Scan the records for "FILT". Show the matching lines.
<<<<
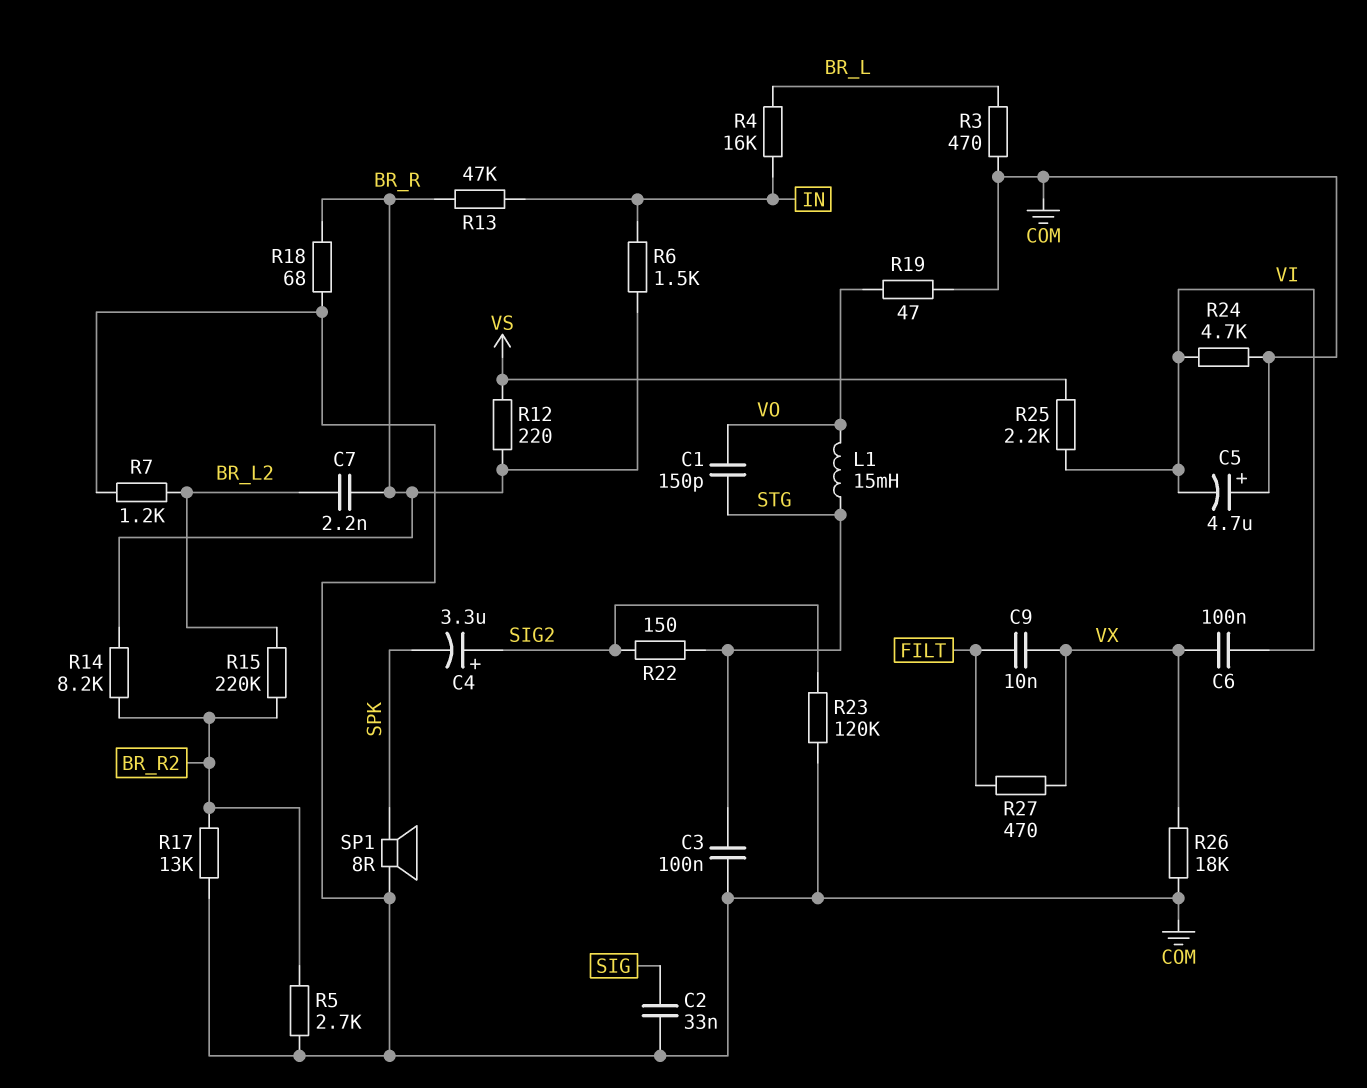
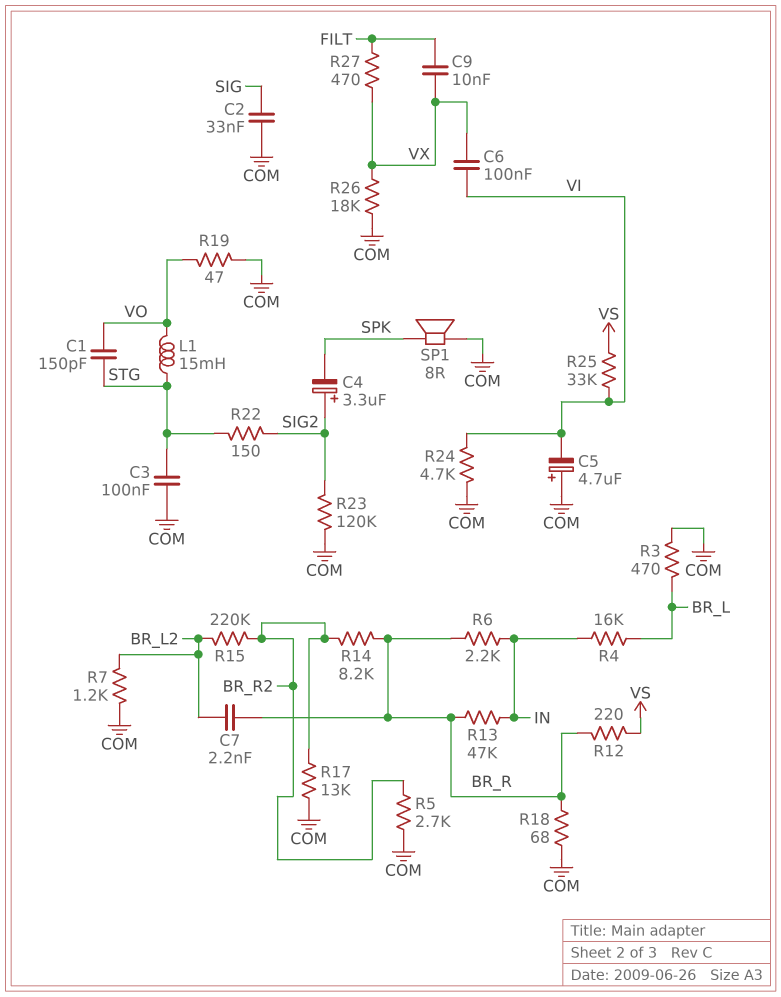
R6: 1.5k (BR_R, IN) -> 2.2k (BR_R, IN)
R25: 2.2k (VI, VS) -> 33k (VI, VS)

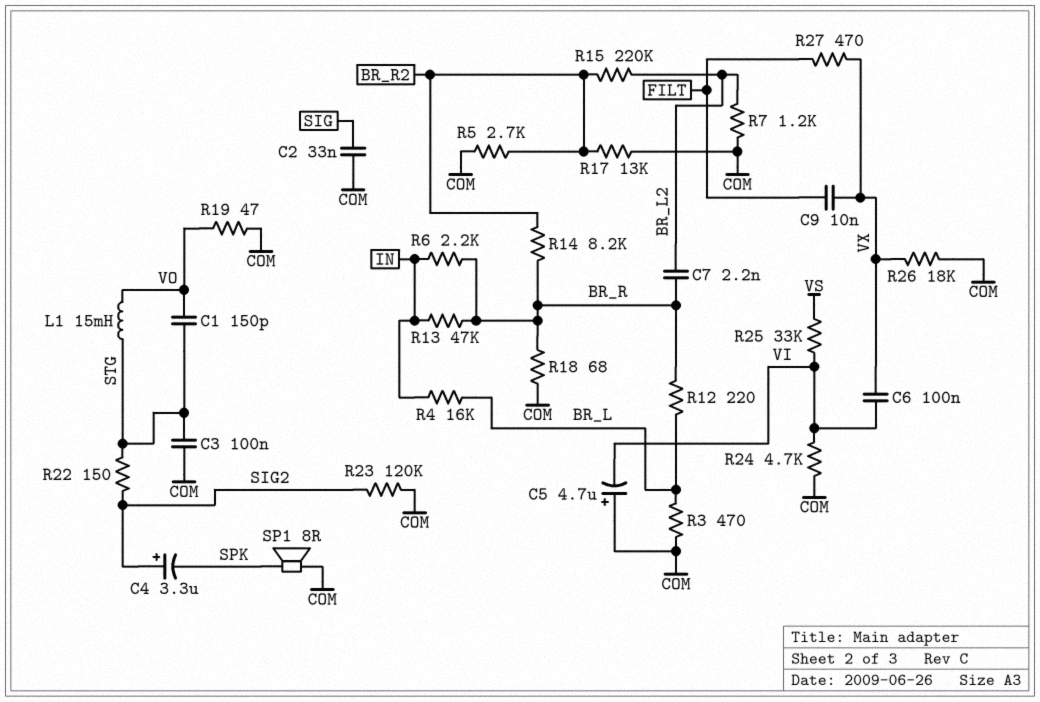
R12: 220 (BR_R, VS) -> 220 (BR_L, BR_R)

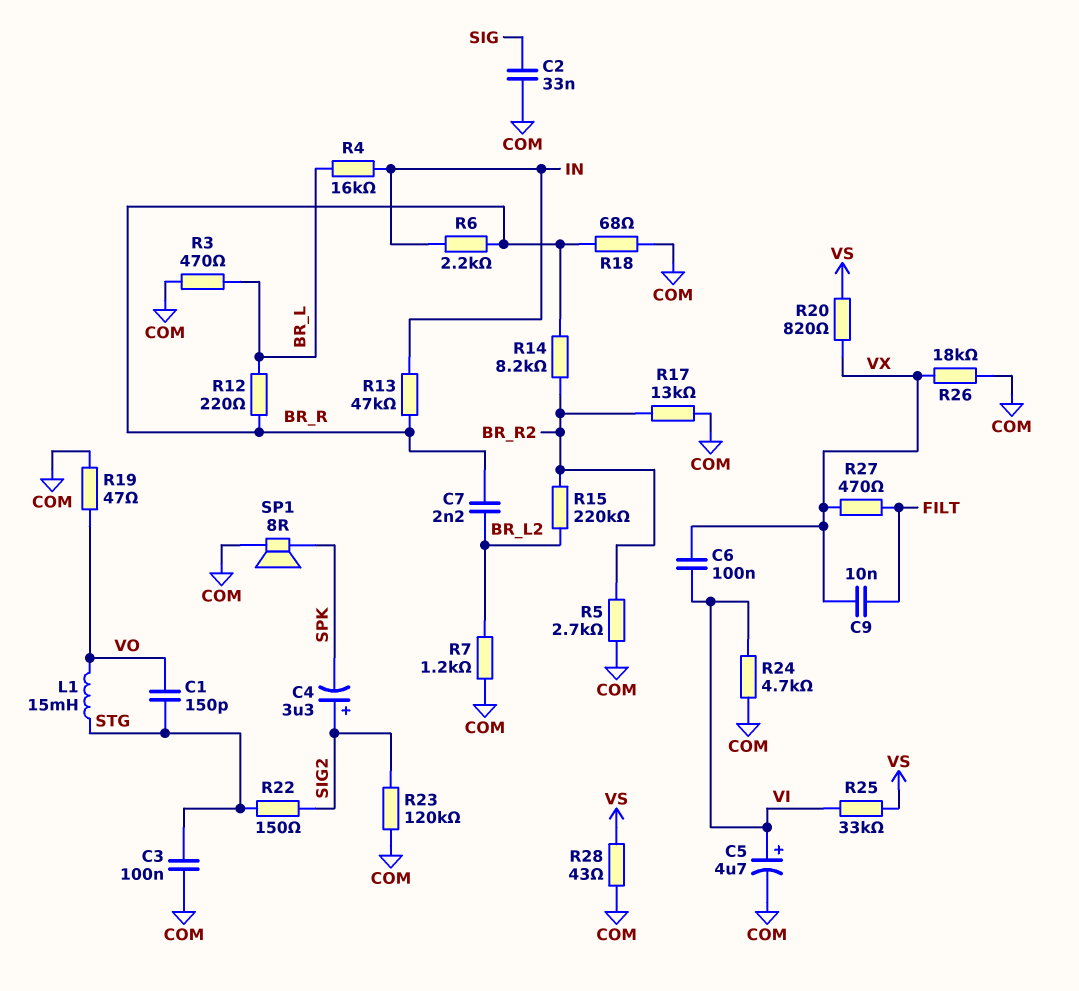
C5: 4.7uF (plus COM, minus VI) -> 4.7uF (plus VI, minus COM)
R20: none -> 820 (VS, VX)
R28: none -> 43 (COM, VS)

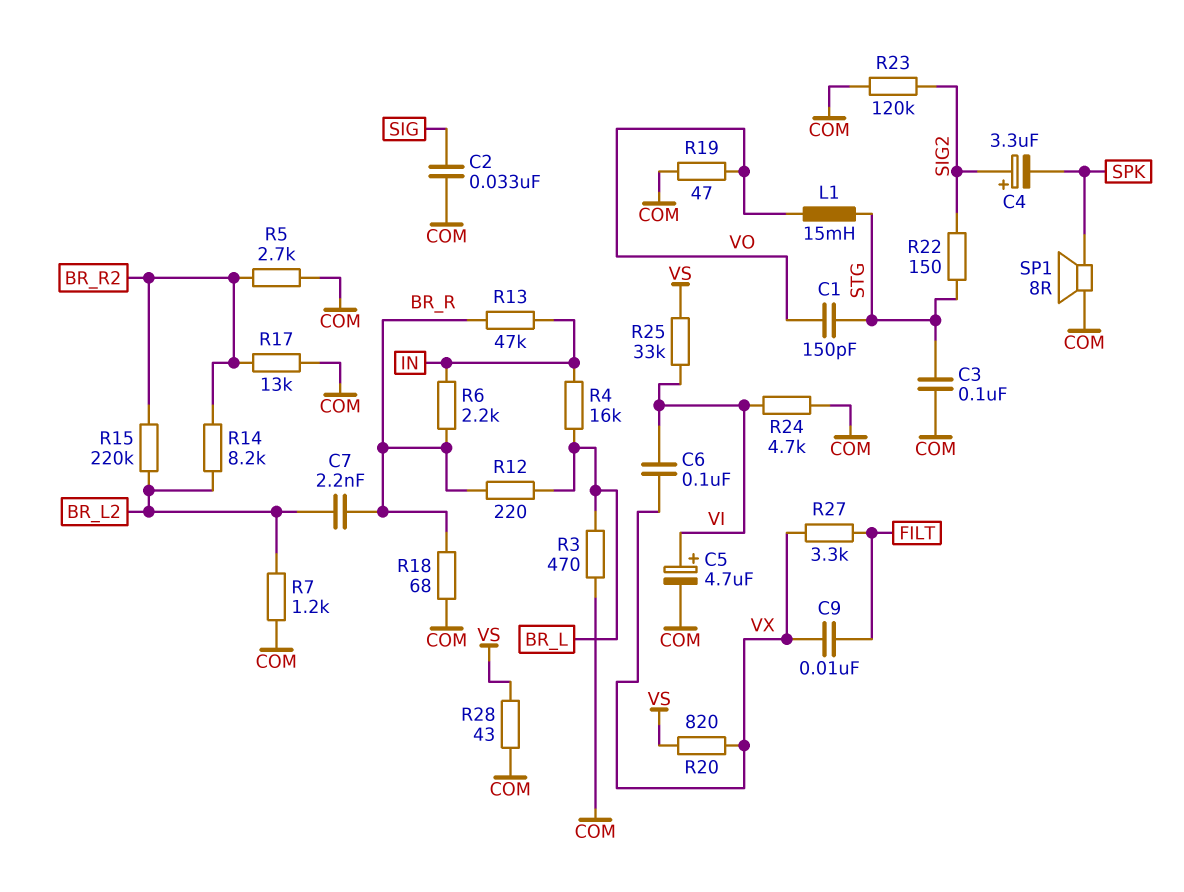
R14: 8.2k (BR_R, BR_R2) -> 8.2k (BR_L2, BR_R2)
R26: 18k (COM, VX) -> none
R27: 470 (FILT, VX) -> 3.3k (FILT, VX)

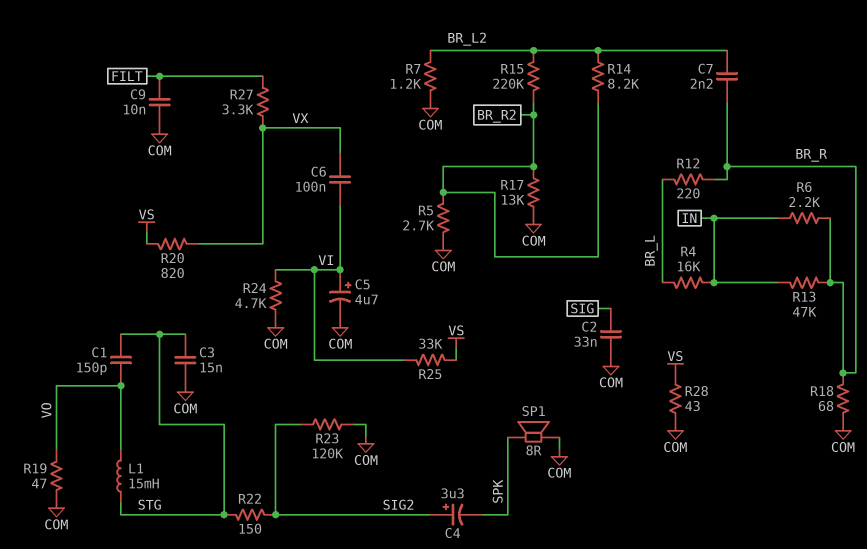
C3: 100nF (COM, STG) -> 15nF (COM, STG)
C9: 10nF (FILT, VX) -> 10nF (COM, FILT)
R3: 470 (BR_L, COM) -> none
>>>>
• [Result for this exercise]
R27: 470 (FILT, VX) -> 3.3k (FILT, VX)
C9: 10nF (FILT, VX) -> 10nF (COM, FILT)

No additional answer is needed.